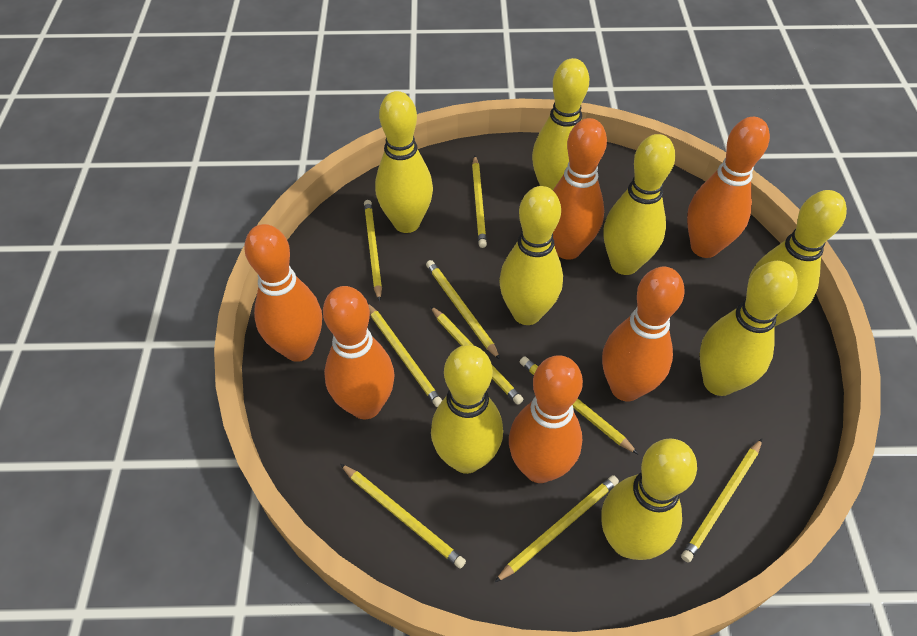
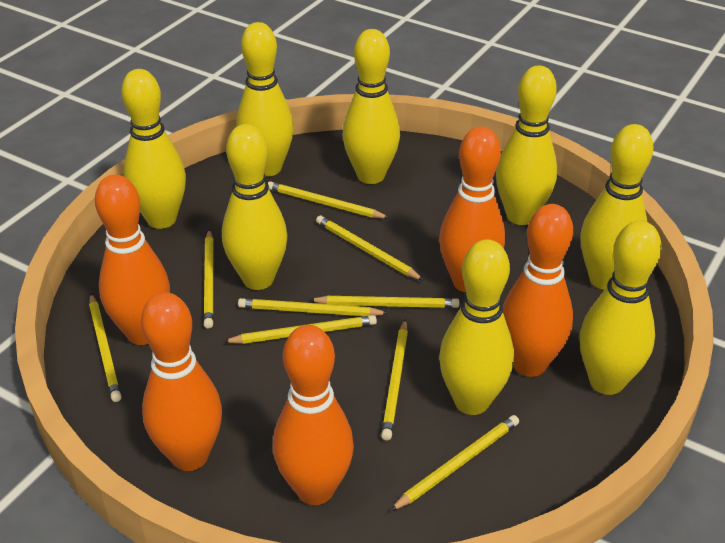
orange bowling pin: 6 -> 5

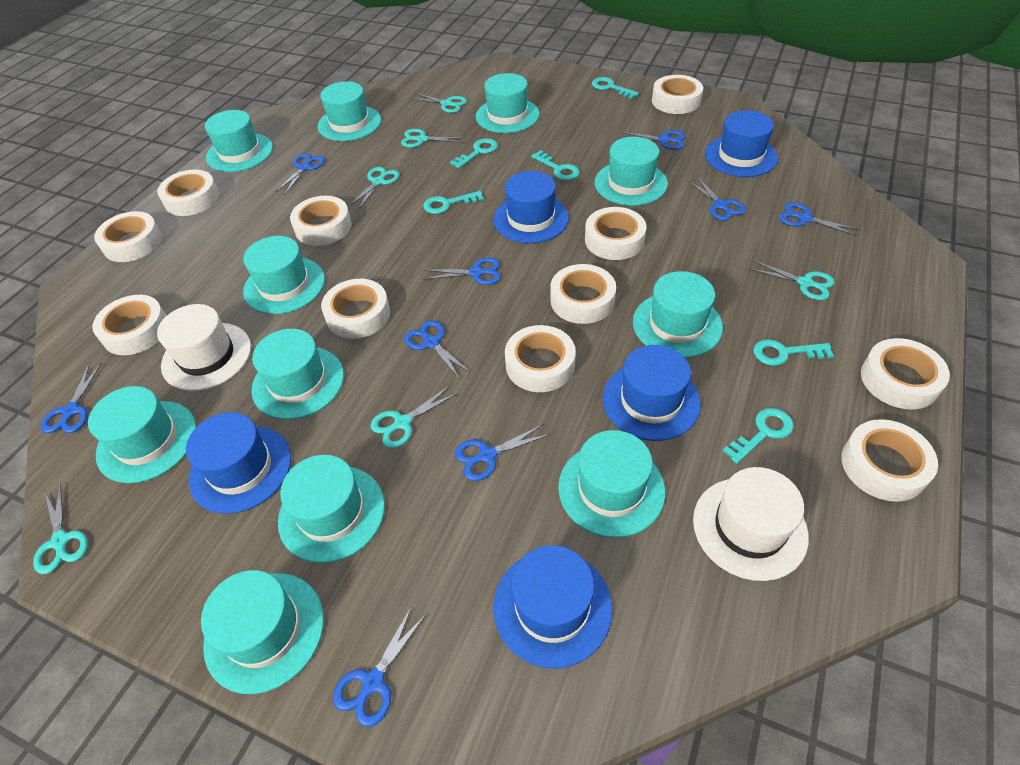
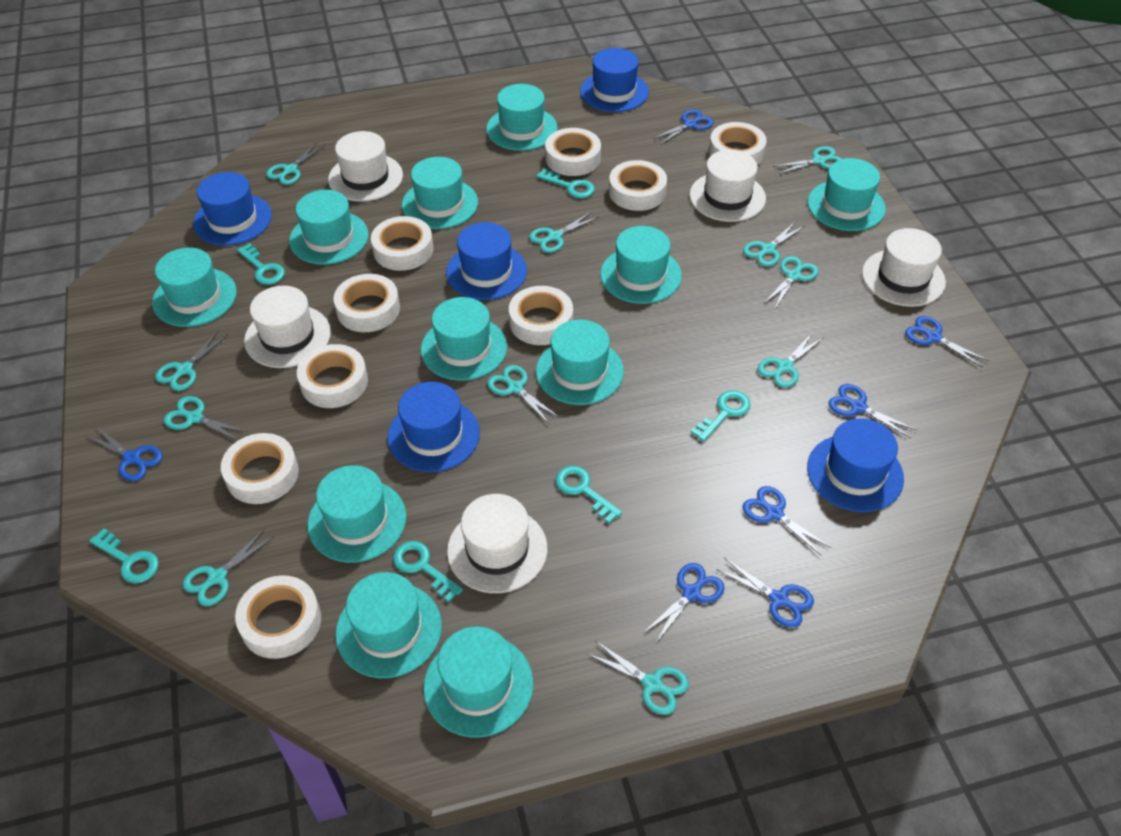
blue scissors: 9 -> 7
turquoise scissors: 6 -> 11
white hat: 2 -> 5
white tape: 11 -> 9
※ ※ ※
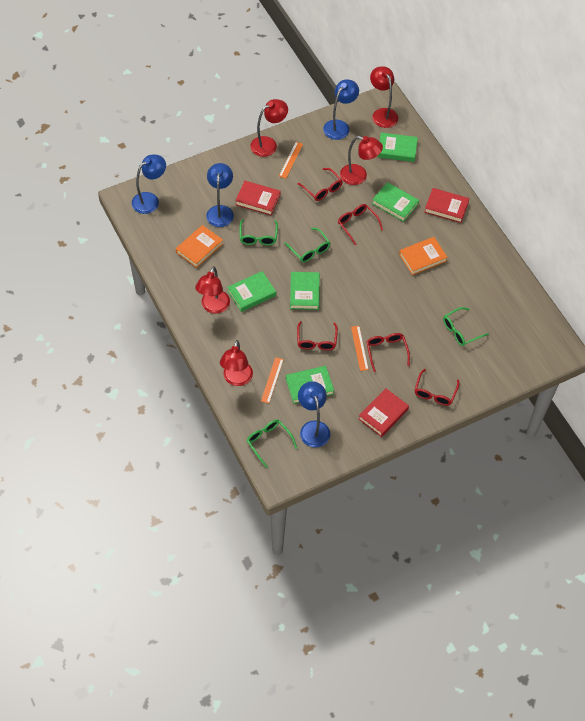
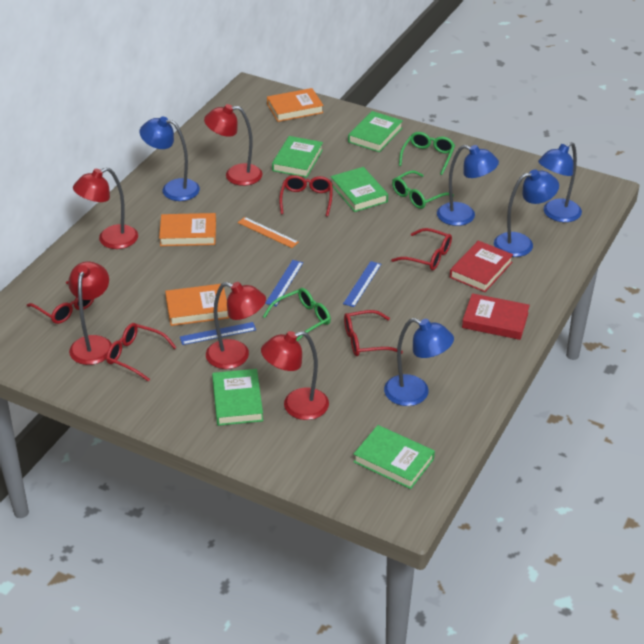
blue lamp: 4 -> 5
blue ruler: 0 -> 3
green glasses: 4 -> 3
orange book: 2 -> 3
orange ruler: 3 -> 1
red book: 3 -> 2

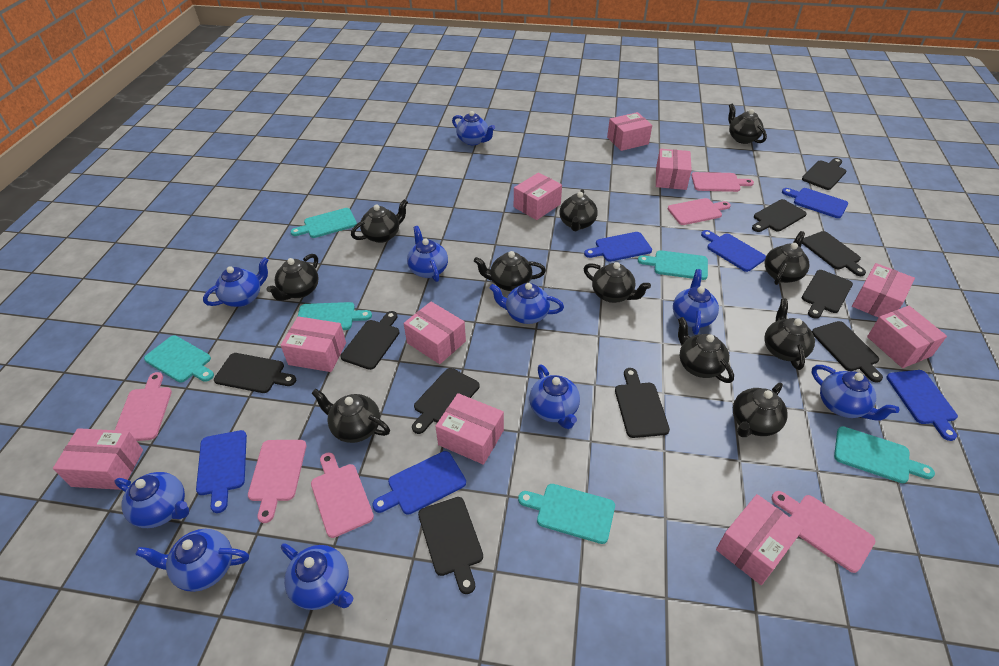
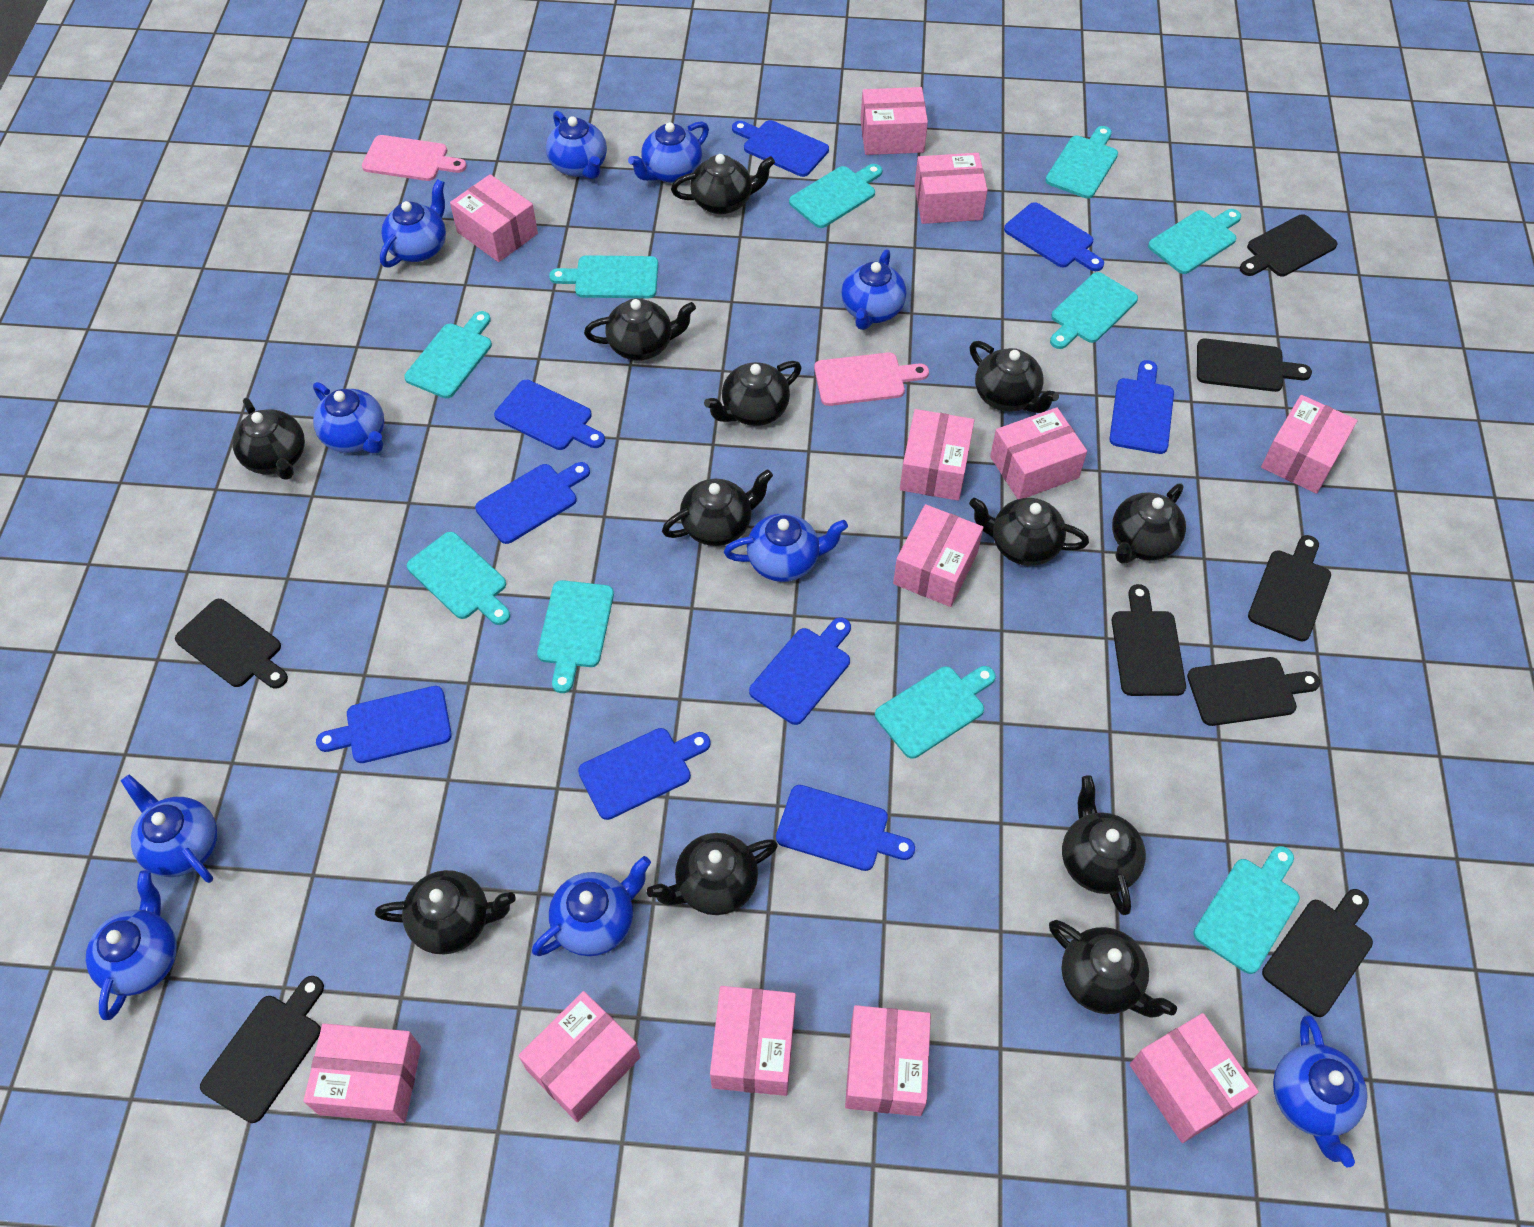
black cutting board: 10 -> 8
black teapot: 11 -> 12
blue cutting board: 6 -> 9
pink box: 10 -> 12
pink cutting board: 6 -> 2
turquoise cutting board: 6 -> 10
※ ※ ※
Task goal:
Copy only this part of the entries above: the line with "blue scissors: 9 -> 7", the line with "white tape: 11 -> 9", and the lines between, all exactly as written.

Answer to the problem:
blue scissors: 9 -> 7
turquoise scissors: 6 -> 11
white hat: 2 -> 5
white tape: 11 -> 9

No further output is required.